◆ **Exercise**:
Find every line in the data below that contains the string "time", and copy each of those lines in full. Case counts when matching.

◆ **Records supplied**:
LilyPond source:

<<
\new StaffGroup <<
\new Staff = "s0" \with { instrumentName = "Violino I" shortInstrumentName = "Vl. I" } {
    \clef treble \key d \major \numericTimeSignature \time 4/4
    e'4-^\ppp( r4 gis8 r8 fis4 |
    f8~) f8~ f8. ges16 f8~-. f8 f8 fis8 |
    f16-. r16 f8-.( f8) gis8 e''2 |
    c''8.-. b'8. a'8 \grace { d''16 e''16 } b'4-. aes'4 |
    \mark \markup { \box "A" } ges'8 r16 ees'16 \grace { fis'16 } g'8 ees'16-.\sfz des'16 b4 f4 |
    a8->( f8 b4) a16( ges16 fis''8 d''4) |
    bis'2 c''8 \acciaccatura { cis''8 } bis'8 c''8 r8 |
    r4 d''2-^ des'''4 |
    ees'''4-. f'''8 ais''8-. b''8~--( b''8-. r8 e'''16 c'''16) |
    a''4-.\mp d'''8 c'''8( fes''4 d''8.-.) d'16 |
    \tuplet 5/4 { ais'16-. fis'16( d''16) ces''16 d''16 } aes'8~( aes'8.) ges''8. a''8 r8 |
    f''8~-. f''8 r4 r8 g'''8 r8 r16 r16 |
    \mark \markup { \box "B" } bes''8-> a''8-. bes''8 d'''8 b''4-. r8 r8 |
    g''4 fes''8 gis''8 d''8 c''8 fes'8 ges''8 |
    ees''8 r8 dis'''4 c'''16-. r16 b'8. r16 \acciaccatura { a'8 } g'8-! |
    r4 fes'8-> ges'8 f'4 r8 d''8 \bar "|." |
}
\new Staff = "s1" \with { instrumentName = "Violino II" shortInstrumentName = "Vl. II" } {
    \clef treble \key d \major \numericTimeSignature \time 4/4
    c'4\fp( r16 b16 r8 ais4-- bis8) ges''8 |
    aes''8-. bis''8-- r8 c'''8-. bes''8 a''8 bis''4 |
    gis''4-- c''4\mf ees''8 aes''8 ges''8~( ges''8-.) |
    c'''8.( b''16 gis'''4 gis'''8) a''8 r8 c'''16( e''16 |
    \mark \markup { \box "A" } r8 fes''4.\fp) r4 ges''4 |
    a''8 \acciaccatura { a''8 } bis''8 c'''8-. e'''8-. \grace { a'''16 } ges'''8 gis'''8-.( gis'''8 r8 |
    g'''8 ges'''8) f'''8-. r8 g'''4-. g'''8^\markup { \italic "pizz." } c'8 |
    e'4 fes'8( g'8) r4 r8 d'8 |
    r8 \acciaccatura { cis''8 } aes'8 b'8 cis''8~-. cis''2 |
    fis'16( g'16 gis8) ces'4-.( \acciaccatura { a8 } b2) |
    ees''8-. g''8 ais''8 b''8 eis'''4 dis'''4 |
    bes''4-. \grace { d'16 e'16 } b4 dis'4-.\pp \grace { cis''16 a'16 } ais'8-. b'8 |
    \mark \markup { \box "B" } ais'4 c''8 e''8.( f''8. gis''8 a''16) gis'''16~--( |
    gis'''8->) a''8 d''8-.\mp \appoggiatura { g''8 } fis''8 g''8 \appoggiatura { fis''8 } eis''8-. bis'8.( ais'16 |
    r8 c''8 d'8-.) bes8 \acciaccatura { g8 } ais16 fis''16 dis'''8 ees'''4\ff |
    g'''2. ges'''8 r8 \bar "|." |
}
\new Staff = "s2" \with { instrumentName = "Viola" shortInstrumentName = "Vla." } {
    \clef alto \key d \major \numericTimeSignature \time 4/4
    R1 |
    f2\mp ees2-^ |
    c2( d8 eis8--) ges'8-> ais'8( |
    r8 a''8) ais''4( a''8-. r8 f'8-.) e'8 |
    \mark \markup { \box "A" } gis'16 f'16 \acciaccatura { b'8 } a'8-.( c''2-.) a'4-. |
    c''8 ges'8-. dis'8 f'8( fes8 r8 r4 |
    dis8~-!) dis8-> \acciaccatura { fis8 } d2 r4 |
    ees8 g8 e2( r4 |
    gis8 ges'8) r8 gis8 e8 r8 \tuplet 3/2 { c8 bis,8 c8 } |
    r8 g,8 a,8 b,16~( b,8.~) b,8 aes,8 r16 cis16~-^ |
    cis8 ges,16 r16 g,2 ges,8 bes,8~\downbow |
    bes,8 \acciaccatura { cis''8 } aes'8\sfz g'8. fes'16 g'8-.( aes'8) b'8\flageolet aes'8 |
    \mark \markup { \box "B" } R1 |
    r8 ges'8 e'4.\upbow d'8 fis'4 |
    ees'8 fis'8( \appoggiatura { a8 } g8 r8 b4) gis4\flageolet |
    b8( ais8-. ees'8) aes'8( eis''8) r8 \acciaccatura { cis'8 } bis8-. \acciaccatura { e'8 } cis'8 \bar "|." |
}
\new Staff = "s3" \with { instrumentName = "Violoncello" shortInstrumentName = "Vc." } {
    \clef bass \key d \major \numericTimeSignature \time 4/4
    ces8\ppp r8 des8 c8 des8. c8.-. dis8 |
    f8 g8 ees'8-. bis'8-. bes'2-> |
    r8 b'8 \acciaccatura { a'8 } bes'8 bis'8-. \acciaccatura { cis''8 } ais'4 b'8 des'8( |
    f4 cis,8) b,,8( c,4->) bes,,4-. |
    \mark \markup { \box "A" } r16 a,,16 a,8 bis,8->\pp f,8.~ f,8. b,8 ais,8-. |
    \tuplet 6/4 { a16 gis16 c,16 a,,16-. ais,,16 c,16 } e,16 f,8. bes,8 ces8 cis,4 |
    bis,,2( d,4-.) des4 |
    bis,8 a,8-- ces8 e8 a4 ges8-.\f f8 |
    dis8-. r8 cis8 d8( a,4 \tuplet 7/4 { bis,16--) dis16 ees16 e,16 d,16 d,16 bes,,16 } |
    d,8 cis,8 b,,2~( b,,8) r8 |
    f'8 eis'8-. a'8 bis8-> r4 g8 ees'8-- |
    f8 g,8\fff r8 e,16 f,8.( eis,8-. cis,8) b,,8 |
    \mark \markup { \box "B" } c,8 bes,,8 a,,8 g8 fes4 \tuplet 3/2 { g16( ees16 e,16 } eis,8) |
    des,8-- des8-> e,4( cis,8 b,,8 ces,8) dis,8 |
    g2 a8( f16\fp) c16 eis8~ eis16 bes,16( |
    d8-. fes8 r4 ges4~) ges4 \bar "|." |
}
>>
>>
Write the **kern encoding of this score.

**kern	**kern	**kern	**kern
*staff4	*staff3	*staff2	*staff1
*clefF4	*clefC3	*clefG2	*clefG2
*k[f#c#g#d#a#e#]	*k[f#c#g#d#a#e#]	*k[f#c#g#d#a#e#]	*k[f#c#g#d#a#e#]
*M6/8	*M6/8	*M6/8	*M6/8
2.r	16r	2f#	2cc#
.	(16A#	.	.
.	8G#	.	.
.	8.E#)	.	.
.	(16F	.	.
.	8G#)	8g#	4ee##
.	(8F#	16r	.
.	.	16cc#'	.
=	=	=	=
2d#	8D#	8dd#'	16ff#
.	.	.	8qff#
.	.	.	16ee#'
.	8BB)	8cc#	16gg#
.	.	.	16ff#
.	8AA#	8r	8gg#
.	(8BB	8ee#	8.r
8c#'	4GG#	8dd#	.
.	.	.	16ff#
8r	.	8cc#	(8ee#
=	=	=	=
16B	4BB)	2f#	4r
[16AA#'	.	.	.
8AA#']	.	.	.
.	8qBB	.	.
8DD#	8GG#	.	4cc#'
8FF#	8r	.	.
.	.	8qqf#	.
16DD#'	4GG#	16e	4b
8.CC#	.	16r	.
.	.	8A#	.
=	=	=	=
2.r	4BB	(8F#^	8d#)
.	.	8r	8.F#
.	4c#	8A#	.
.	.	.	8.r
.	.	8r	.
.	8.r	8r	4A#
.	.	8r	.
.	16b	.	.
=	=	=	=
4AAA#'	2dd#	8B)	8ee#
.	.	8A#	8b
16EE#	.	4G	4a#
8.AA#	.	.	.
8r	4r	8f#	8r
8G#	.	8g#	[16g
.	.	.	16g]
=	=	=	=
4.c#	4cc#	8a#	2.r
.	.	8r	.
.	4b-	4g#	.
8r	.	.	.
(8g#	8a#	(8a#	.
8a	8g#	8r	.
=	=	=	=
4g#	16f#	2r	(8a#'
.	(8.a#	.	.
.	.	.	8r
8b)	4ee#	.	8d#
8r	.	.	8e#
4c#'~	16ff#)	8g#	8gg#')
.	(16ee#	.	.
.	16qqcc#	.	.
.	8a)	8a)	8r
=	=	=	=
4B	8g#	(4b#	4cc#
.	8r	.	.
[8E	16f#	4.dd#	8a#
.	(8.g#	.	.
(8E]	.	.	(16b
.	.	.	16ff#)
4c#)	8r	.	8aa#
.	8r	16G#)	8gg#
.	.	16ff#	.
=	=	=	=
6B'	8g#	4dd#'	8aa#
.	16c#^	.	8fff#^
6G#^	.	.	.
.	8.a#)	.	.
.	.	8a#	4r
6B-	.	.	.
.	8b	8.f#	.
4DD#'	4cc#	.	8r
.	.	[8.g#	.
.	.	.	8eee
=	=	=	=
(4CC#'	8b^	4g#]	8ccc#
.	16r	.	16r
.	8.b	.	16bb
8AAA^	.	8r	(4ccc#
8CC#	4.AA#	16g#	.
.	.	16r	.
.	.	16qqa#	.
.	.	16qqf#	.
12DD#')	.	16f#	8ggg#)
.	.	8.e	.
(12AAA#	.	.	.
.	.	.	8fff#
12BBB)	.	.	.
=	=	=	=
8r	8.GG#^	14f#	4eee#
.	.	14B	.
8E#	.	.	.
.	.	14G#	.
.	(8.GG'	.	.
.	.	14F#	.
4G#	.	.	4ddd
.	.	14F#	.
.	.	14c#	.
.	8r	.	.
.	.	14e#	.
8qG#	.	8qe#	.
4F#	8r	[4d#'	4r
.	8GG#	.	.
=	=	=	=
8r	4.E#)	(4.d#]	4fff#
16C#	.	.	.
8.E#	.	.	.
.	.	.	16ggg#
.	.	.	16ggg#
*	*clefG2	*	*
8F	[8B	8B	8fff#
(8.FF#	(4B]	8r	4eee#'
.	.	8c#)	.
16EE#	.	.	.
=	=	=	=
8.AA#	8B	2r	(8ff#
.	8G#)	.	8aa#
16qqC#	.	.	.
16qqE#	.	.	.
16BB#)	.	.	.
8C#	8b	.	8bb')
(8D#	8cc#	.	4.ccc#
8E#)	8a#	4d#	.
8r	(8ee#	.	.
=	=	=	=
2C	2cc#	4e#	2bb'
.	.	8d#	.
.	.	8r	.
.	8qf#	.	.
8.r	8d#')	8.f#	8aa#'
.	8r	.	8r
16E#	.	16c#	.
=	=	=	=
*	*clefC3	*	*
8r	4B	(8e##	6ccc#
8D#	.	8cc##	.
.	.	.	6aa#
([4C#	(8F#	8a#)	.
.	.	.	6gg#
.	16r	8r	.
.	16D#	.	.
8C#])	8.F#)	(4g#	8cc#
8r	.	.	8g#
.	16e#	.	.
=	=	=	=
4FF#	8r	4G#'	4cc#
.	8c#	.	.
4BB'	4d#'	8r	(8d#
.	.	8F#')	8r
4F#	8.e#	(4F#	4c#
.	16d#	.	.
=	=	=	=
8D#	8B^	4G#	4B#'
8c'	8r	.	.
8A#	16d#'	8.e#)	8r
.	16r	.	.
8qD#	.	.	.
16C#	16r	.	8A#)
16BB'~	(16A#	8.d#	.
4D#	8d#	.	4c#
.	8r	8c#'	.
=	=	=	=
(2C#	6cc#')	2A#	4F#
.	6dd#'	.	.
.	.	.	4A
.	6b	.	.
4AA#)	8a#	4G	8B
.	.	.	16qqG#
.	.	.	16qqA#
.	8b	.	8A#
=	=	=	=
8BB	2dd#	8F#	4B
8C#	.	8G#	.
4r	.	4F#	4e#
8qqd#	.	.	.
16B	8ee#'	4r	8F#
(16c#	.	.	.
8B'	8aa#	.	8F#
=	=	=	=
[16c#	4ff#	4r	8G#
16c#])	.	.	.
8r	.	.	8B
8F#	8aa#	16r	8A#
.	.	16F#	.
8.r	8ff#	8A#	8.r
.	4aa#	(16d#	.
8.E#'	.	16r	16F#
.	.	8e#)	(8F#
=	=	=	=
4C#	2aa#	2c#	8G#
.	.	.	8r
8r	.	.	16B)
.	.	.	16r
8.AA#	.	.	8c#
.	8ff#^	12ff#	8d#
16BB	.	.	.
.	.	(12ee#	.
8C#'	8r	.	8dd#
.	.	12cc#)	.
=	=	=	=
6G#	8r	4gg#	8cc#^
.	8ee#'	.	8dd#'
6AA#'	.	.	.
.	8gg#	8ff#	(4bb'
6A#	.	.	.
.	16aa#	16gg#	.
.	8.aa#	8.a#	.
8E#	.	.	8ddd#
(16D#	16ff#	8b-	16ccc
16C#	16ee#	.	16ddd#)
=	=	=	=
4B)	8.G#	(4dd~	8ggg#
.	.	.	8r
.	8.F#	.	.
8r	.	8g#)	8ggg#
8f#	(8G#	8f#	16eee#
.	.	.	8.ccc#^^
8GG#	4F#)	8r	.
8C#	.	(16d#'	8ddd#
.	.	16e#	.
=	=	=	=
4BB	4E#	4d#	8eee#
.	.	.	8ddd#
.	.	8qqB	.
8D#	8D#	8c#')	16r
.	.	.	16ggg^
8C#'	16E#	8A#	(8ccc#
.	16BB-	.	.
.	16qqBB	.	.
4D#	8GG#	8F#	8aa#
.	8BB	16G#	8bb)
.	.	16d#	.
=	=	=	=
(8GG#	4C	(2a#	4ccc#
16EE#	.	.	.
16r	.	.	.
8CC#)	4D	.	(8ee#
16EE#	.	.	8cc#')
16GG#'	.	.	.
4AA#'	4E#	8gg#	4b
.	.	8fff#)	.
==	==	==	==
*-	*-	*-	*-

◆ **In response**:
    \clef treble \key d \major \numericTimeSignature \time 4/4
    \clef treble \key d \major \numericTimeSignature \time 4/4
    \clef alto \key d \major \numericTimeSignature \time 4/4
    \clef bass \key d \major \numericTimeSignature \time 4/4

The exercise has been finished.